- [What you will do]:
The entries below contain a stretch that opens with the line containing "orange tape: 3 -> 4" and closes with the line containing "white ruler: 4 -> 1"; set down that stretch exactly, both ends included, and nothing else.

- [Material to process]:
=== Section Start ===
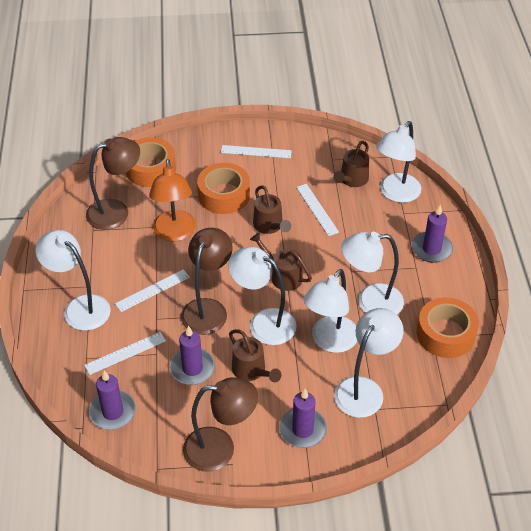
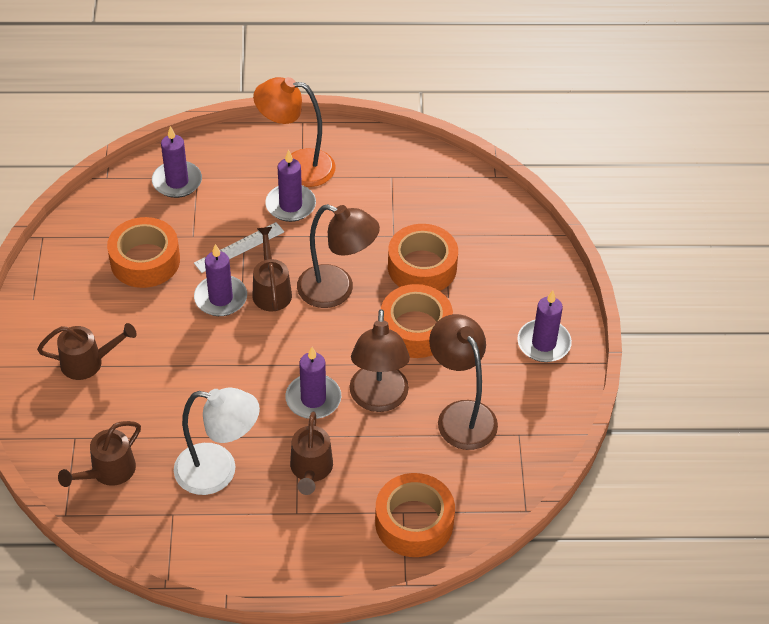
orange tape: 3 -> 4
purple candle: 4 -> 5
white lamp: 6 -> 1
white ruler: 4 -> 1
=== Section End ===
=== Section Start ===
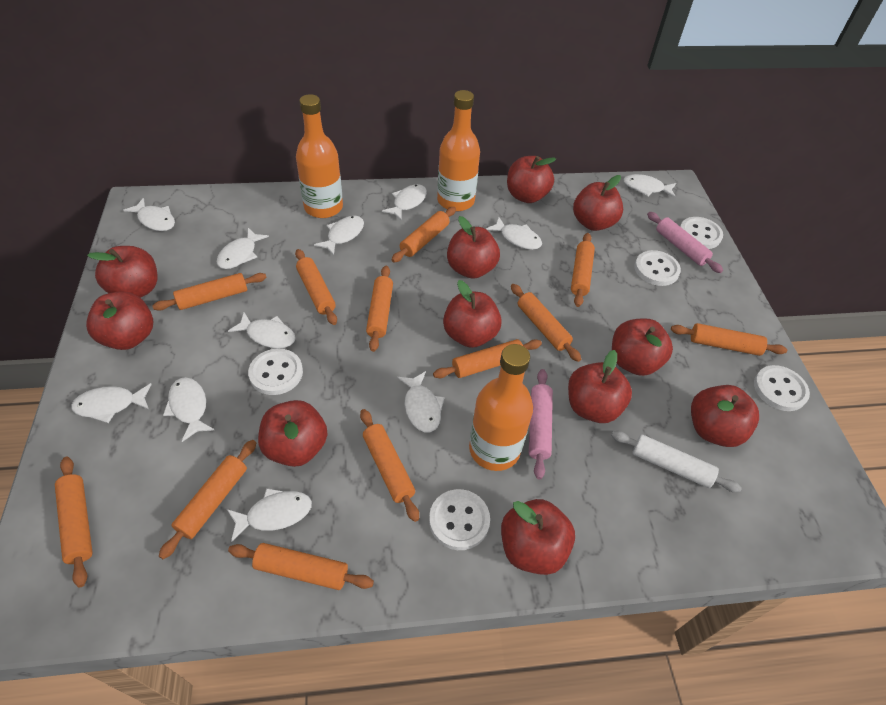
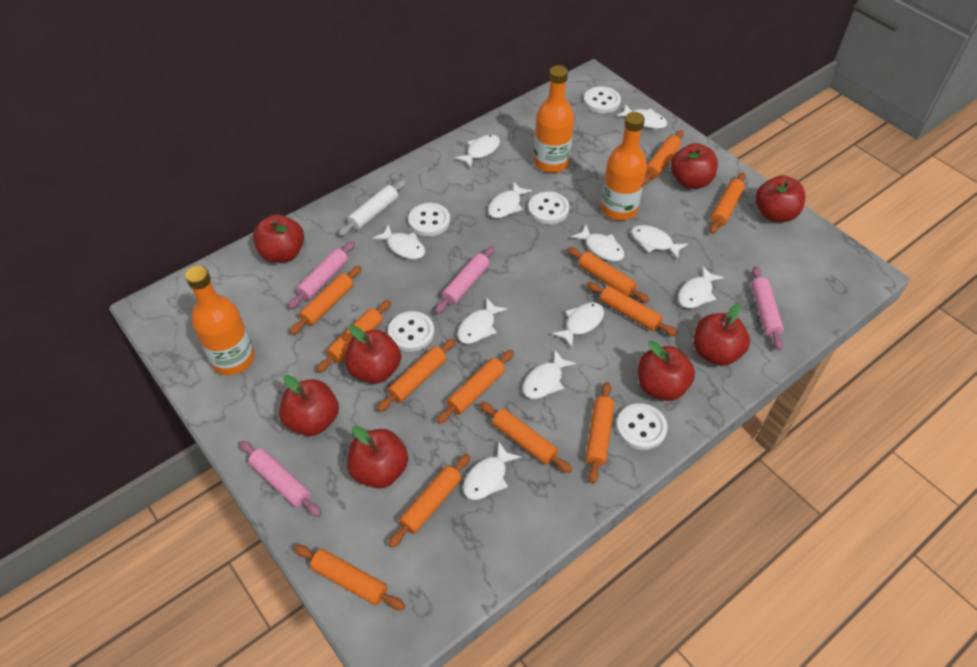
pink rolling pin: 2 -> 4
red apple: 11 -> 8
=== Section End ===
- [Result below]:
orange tape: 3 -> 4
purple candle: 4 -> 5
white lamp: 6 -> 1
white ruler: 4 -> 1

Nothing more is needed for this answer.